• Required action:
In the data below, find the line containing "brown house [571,176,618,231]", then set down that line and every later line up to and including the line containing "purple dice [633,293,689,352]", exactly.

──────────

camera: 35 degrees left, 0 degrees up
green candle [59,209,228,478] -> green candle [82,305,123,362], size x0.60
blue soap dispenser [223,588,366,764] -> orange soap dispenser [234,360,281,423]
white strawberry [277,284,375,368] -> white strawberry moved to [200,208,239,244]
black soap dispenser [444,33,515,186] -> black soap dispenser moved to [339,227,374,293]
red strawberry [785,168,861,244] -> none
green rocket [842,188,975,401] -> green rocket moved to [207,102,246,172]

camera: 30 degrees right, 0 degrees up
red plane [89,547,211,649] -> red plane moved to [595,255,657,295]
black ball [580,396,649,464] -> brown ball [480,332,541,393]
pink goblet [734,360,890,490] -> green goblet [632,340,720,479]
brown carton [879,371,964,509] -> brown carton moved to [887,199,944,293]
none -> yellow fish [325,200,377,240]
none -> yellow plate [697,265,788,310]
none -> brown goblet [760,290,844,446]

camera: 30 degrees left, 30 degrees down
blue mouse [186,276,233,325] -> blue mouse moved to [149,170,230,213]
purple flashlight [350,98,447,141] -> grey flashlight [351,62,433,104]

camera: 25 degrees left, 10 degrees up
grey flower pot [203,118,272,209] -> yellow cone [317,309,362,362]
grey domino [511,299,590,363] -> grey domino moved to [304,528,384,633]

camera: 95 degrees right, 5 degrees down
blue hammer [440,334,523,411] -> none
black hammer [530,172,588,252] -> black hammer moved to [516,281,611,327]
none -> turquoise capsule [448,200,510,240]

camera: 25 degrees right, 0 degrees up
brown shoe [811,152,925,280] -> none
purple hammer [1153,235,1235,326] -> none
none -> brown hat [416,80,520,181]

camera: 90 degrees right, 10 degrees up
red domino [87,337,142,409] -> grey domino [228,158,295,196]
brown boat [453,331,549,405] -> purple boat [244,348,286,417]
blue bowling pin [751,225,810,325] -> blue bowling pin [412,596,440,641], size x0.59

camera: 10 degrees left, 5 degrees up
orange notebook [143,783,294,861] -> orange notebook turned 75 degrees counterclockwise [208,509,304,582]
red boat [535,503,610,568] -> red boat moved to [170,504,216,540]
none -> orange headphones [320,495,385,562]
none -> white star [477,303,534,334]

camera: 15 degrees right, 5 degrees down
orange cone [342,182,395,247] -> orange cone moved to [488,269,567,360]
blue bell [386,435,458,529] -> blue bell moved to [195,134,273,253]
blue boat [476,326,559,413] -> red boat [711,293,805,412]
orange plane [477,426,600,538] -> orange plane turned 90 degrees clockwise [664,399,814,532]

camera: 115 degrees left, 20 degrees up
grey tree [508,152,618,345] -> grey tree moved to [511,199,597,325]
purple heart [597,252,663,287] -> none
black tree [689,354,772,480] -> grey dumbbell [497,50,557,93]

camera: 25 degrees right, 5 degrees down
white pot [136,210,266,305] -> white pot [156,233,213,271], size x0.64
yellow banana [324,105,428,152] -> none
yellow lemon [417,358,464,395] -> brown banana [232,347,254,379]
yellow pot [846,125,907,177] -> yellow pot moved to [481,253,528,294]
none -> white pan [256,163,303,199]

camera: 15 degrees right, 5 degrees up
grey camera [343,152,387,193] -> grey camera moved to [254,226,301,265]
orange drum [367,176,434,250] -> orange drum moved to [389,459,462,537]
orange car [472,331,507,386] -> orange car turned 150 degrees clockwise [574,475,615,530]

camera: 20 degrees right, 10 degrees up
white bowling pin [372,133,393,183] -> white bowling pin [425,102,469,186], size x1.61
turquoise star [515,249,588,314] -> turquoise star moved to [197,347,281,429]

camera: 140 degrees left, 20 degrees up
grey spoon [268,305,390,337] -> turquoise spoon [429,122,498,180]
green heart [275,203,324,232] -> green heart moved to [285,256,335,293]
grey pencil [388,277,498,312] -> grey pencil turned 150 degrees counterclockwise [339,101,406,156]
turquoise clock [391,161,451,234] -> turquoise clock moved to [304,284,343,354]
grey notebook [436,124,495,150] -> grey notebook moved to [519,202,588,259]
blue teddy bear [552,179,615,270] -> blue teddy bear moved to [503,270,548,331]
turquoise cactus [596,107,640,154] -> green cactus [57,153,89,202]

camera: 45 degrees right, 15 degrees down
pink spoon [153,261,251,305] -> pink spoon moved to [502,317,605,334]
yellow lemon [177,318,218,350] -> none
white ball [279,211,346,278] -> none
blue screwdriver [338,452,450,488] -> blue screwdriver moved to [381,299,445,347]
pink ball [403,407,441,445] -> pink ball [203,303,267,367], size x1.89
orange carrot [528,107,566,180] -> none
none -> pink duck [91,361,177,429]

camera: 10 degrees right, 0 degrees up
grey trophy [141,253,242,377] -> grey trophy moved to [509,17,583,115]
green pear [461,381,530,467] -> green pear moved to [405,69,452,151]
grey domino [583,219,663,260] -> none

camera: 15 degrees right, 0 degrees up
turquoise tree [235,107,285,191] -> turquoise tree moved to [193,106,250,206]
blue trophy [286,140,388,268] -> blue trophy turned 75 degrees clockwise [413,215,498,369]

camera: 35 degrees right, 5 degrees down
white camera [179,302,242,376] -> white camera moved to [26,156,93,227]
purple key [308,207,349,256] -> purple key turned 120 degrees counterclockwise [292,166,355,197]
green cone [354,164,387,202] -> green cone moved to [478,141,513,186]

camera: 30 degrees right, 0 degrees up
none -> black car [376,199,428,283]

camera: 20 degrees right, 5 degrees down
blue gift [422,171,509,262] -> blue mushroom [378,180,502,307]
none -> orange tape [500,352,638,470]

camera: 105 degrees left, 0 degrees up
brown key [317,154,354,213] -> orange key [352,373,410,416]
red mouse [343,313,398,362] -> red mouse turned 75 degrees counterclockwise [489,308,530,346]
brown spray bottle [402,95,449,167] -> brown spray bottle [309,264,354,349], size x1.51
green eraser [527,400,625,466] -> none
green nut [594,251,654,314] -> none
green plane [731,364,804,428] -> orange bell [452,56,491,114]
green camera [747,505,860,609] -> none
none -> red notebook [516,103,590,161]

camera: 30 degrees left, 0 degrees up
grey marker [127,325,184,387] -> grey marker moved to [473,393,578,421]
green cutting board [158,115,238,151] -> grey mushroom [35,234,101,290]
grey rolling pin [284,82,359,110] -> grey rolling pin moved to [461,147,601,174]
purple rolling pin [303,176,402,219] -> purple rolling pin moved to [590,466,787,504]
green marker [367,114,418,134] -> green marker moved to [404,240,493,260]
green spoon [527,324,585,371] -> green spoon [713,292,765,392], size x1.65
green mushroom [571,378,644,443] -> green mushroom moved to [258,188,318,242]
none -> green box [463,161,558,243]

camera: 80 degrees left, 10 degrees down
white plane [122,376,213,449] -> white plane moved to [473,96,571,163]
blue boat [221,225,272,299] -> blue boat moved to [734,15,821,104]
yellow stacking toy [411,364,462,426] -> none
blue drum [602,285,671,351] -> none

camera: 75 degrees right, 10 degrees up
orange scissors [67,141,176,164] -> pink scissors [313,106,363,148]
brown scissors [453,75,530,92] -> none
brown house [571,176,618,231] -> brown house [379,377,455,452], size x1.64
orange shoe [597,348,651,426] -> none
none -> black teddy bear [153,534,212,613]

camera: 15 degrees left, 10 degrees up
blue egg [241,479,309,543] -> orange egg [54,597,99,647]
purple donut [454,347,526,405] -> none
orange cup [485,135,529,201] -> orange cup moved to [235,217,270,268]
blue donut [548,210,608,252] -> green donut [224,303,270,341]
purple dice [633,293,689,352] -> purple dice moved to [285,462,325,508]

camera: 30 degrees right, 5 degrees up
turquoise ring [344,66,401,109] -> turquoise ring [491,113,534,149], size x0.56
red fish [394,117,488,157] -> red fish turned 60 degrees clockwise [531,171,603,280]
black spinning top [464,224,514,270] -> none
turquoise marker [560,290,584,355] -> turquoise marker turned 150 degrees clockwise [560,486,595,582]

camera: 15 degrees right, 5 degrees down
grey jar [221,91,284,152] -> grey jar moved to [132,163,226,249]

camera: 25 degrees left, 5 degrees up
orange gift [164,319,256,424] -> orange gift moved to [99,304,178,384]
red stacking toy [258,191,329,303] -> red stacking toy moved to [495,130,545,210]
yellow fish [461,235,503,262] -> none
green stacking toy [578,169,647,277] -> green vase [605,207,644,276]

──────────

• Output of the exercise:
brown house [571,176,618,231] -> brown house [379,377,455,452], size x1.64
orange shoe [597,348,651,426] -> none
none -> black teddy bear [153,534,212,613]

camera: 15 degrees left, 10 degrees up
blue egg [241,479,309,543] -> orange egg [54,597,99,647]
purple donut [454,347,526,405] -> none
orange cup [485,135,529,201] -> orange cup moved to [235,217,270,268]
blue donut [548,210,608,252] -> green donut [224,303,270,341]
purple dice [633,293,689,352] -> purple dice moved to [285,462,325,508]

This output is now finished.